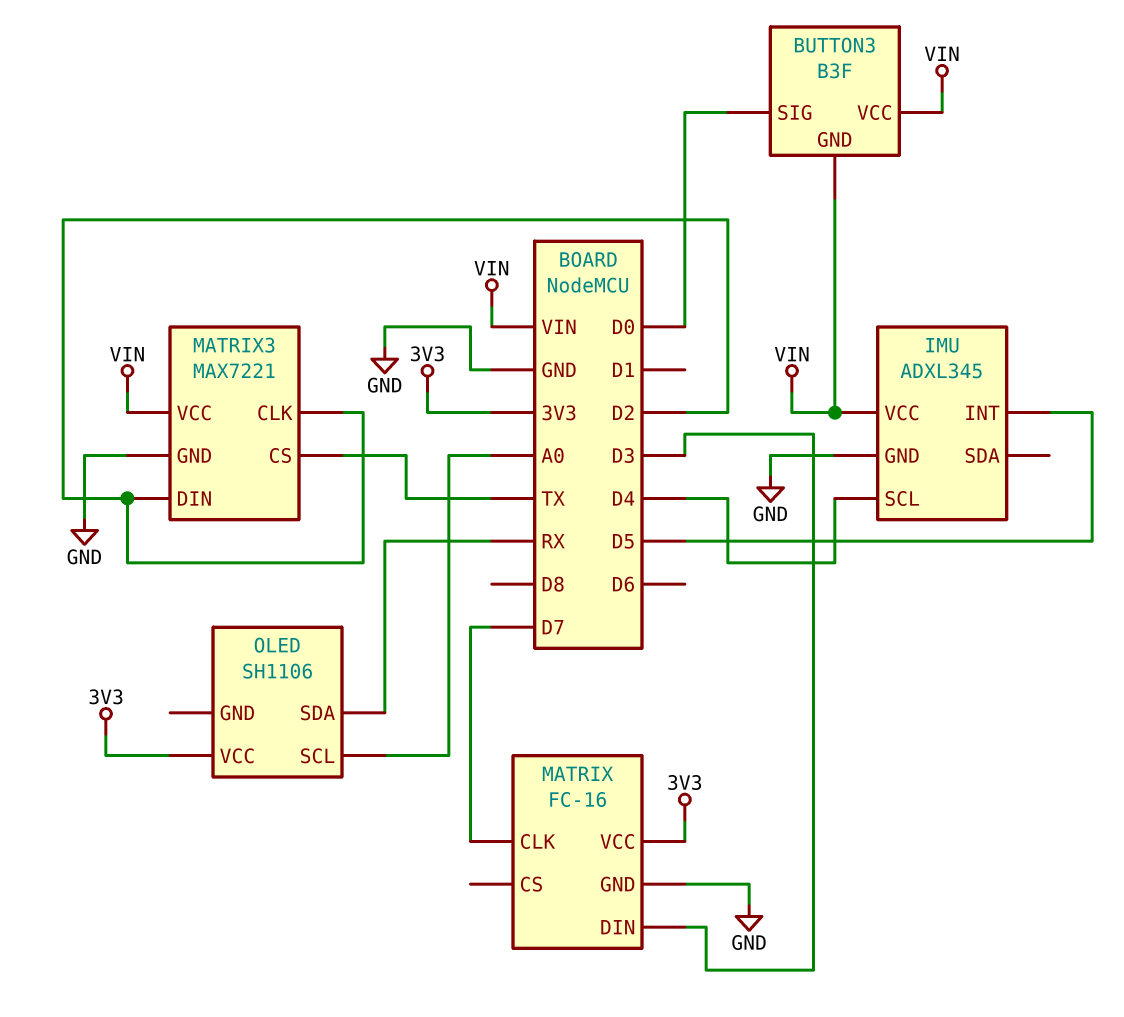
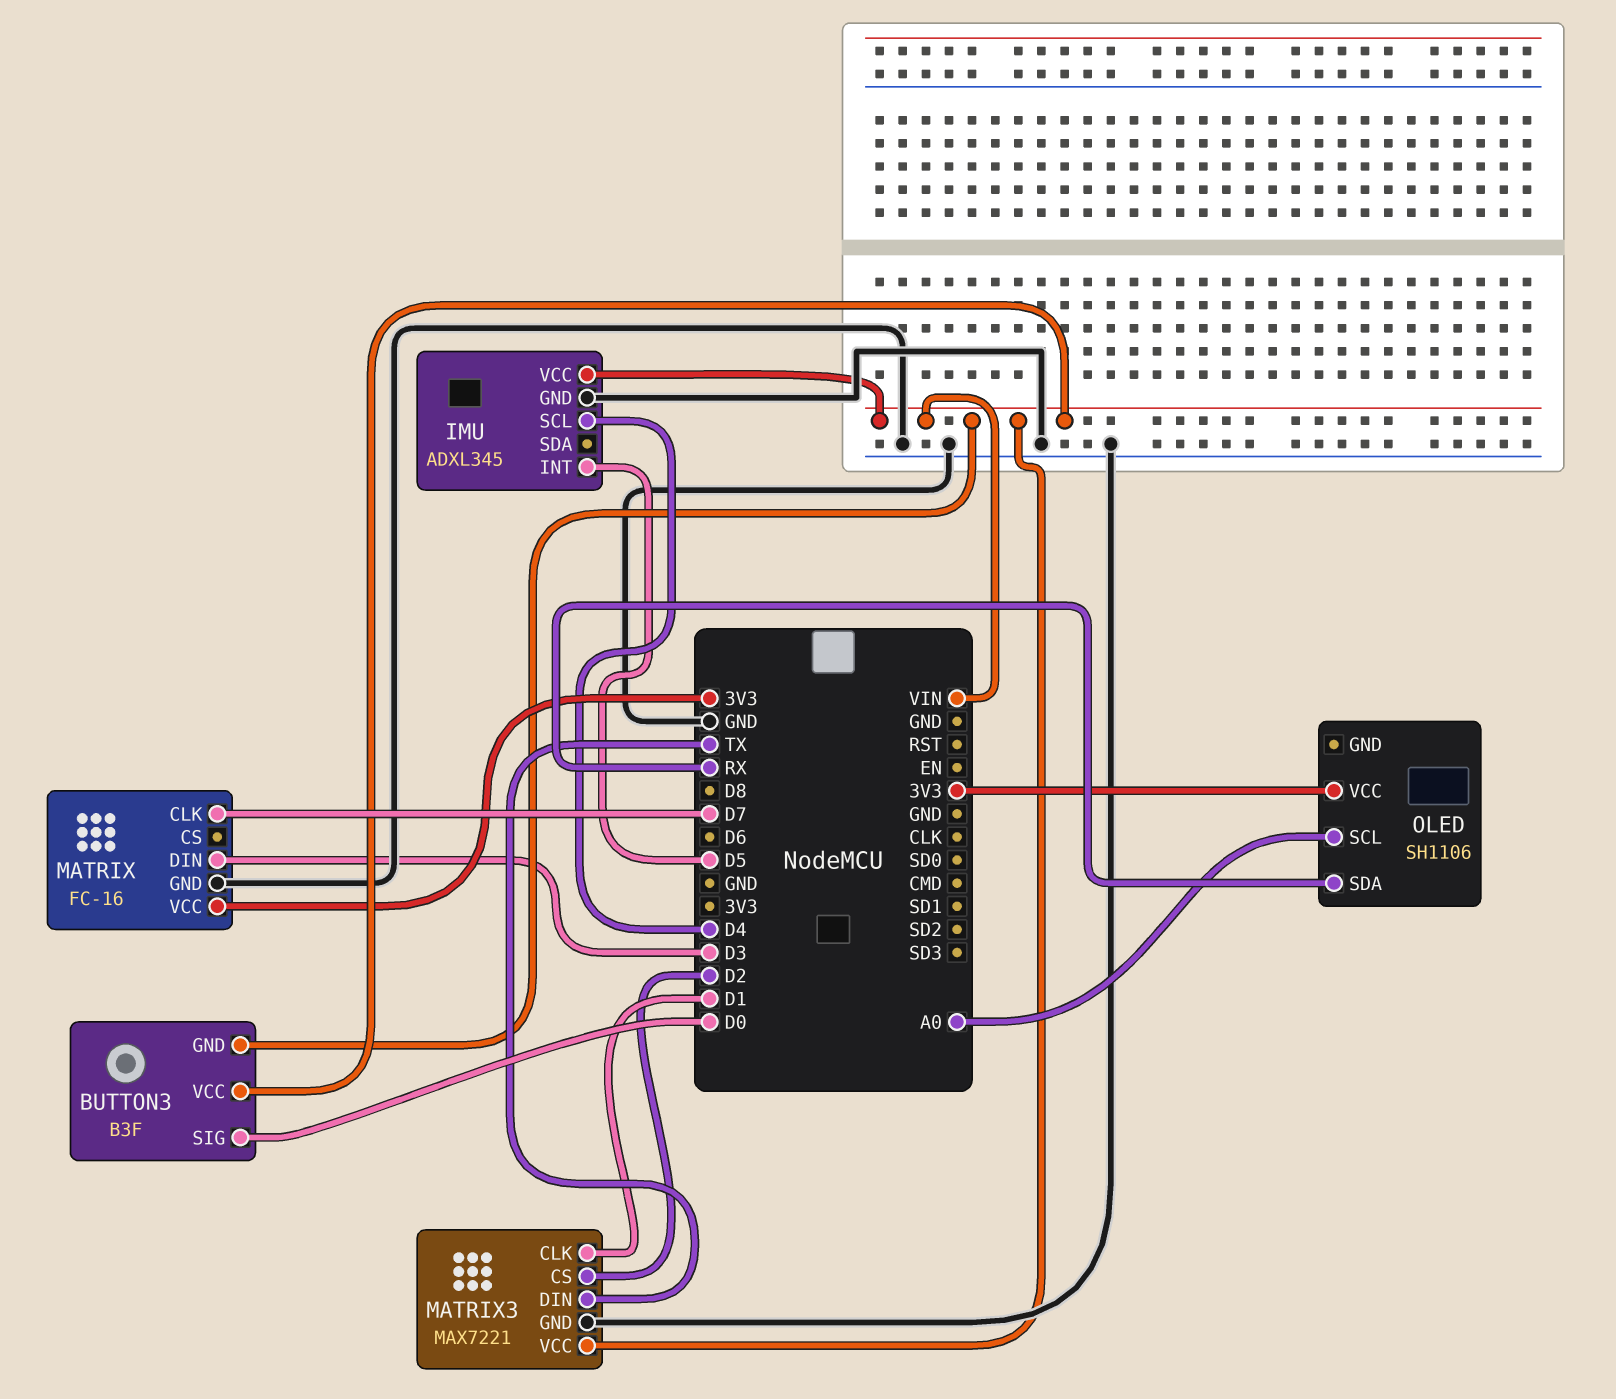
MATRIX3 pin CLK: D2 -> D1
MATRIX3 pin CS: TX -> D2
MATRIX3 pin DIN: D2 -> TX

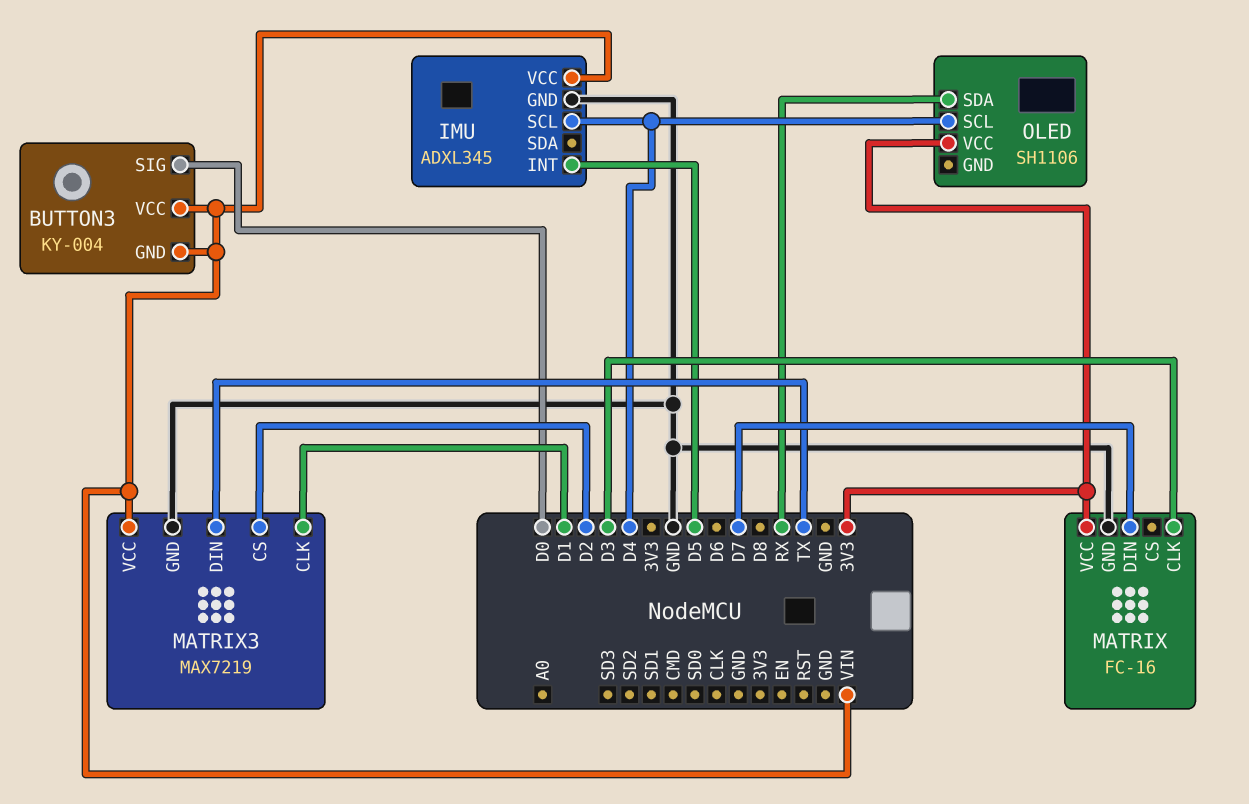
BUTTON3: B3F -> KY-004
MATRIX pin CLK: D7 -> D3
MATRIX pin DIN: D3 -> D7
MATRIX3: MAX7221 -> MAX7219
OLED pin SCL: A0 -> D4

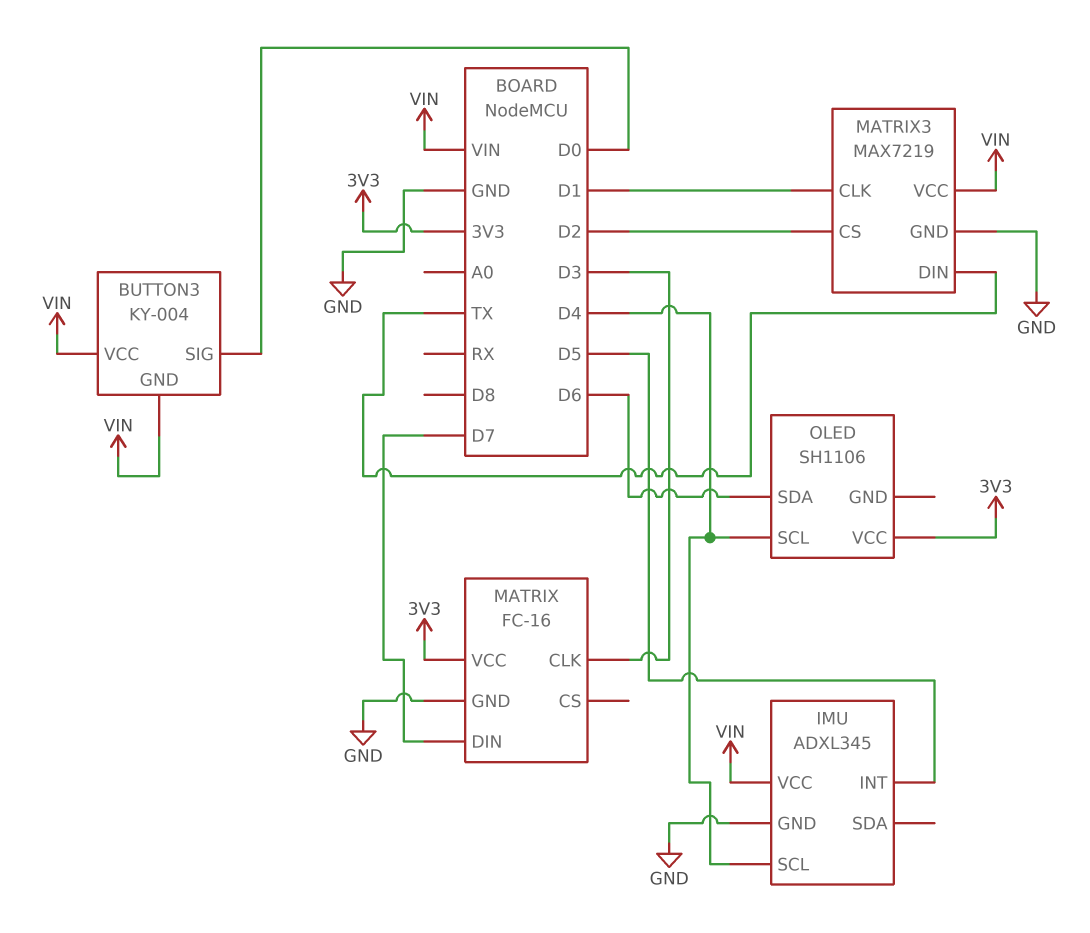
OLED pin SDA: RX -> D6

- [Exercise]
Without including any pictures, copy every line above exactly.

- [Exercise response]
MATRIX3 pin CLK: D2 -> D1
MATRIX3 pin CS: TX -> D2
MATRIX3 pin DIN: D2 -> TX

BUTTON3: B3F -> KY-004
MATRIX pin CLK: D7 -> D3
MATRIX pin DIN: D3 -> D7
MATRIX3: MAX7221 -> MAX7219
OLED pin SCL: A0 -> D4

OLED pin SDA: RX -> D6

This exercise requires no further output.